Collected data entries =

-.-.-

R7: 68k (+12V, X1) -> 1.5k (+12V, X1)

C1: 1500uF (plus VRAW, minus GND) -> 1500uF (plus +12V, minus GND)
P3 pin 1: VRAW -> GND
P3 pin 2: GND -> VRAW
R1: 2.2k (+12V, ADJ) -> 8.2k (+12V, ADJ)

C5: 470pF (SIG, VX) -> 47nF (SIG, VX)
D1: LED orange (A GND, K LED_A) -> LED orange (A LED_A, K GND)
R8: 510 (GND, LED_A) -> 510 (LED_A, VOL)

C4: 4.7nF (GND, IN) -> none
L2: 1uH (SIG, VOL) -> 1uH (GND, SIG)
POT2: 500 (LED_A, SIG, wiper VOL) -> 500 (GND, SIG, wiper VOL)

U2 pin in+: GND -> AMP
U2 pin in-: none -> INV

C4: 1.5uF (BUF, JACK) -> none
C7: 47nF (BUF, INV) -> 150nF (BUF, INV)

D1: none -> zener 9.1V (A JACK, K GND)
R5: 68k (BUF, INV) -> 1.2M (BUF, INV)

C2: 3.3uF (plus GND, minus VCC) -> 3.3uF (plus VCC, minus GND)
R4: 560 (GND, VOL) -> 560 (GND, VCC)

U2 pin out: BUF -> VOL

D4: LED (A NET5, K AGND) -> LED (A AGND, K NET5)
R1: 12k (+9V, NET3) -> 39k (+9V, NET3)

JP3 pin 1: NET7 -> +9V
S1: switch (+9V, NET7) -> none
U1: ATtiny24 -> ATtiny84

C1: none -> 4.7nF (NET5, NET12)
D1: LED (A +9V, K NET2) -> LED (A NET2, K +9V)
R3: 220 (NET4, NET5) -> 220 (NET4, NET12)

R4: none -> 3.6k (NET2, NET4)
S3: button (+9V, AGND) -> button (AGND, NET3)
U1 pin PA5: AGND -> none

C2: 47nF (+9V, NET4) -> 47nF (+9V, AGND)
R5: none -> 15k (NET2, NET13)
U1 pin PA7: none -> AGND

-.-.-

Task brief =
The line containing "R4: none -> 3.6k (NET2, NET4)" marks where to begin; copy it and every later line exactly, through the end of the data.

Result below =
R4: none -> 3.6k (NET2, NET4)
S3: button (+9V, AGND) -> button (AGND, NET3)
U1 pin PA5: AGND -> none

C2: 47nF (+9V, NET4) -> 47nF (+9V, AGND)
R5: none -> 15k (NET2, NET13)
U1 pin PA7: none -> AGND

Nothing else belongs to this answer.